TASK REQUIREMENTS: Your answer should repeat the entries in full, exactly as given, with no pictures.

### DATA TO EXAMINE ###

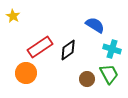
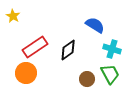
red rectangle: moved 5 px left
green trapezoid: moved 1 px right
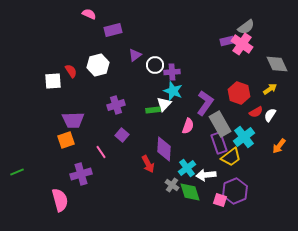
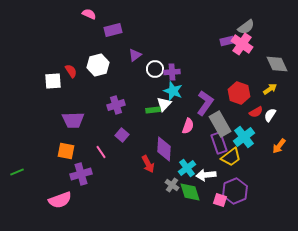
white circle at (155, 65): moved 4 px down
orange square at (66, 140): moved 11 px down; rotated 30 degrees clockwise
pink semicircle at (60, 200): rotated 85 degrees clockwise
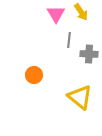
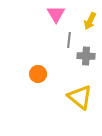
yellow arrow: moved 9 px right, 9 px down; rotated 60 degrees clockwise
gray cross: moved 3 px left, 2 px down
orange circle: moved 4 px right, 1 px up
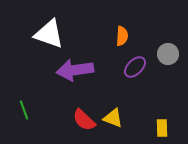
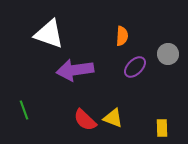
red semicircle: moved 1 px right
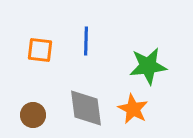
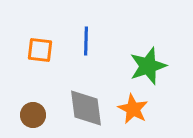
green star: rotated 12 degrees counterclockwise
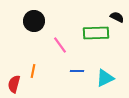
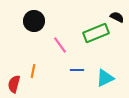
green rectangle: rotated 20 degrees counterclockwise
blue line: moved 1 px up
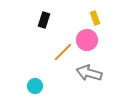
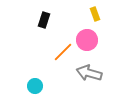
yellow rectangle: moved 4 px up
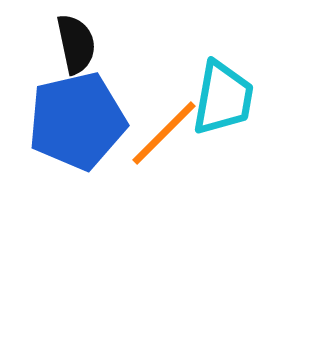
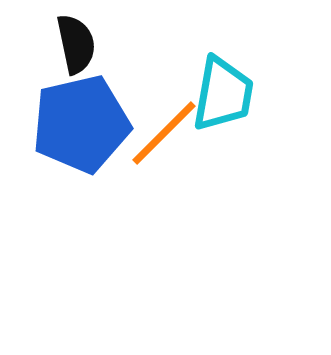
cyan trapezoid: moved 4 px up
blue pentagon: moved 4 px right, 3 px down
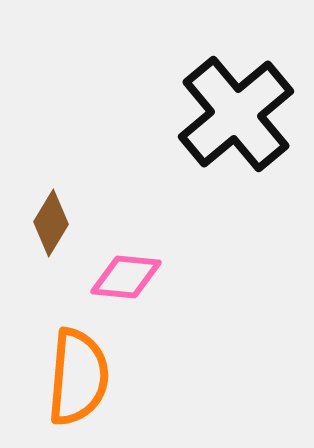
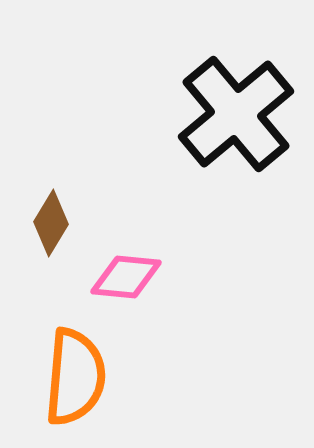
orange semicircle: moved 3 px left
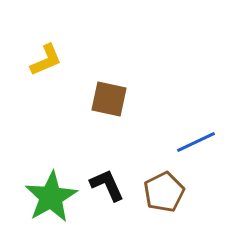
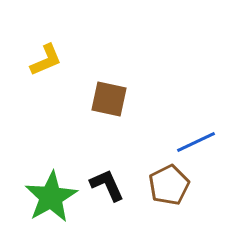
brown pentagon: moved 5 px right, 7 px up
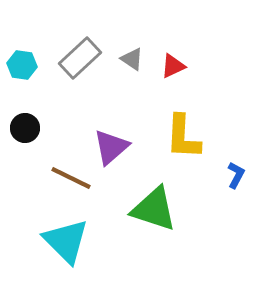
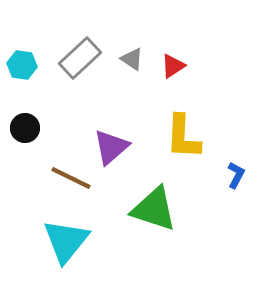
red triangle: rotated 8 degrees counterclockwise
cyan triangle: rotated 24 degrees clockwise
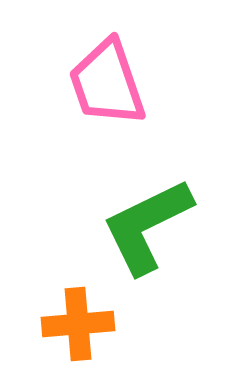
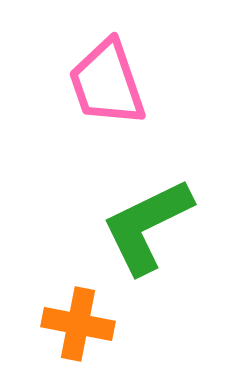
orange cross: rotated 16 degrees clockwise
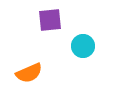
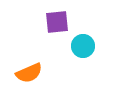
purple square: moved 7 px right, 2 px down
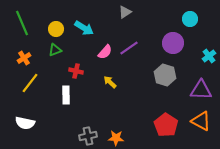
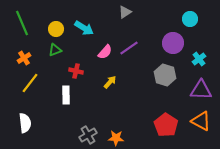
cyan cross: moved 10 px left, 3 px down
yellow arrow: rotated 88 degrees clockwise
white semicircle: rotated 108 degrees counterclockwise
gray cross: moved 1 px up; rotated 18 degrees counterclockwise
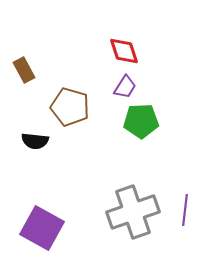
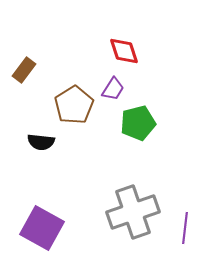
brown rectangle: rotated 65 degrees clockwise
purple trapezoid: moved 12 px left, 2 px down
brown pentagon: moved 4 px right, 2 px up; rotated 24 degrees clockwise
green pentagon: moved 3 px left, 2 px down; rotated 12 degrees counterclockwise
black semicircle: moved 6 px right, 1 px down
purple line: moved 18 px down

###

OUTPUT FOR THIS EXERCISE:
red rectangle: moved 5 px left
green trapezoid: moved 1 px right
white circle at (155, 65): moved 4 px down
orange square at (66, 140): moved 11 px down; rotated 30 degrees clockwise
pink semicircle at (60, 200): rotated 85 degrees clockwise
yellow arrow: moved 9 px right, 9 px down; rotated 60 degrees clockwise
gray cross: moved 3 px left, 2 px down
orange circle: moved 4 px right, 1 px up
red semicircle: moved 1 px right
green star: rotated 12 degrees counterclockwise
green rectangle: rotated 20 degrees counterclockwise
blue line: moved 1 px up
yellow rectangle: moved 4 px up
cyan trapezoid: moved 4 px up
blue pentagon: moved 4 px right, 3 px down
orange semicircle: moved 3 px left
brown pentagon: moved 5 px right, 7 px up
red triangle: rotated 8 degrees counterclockwise
cyan triangle: rotated 24 degrees clockwise
orange cross: rotated 16 degrees clockwise
purple square: moved 7 px right, 2 px down
cyan cross: moved 10 px left, 3 px down
yellow arrow: rotated 88 degrees clockwise
white semicircle: rotated 108 degrees counterclockwise
gray cross: moved 1 px up; rotated 18 degrees counterclockwise
brown rectangle: rotated 65 degrees clockwise
purple trapezoid: moved 12 px left, 2 px down
brown pentagon: moved 4 px right, 2 px up; rotated 24 degrees clockwise
green pentagon: moved 3 px left, 2 px down; rotated 12 degrees counterclockwise
black semicircle: moved 6 px right, 1 px down
purple line: moved 18 px down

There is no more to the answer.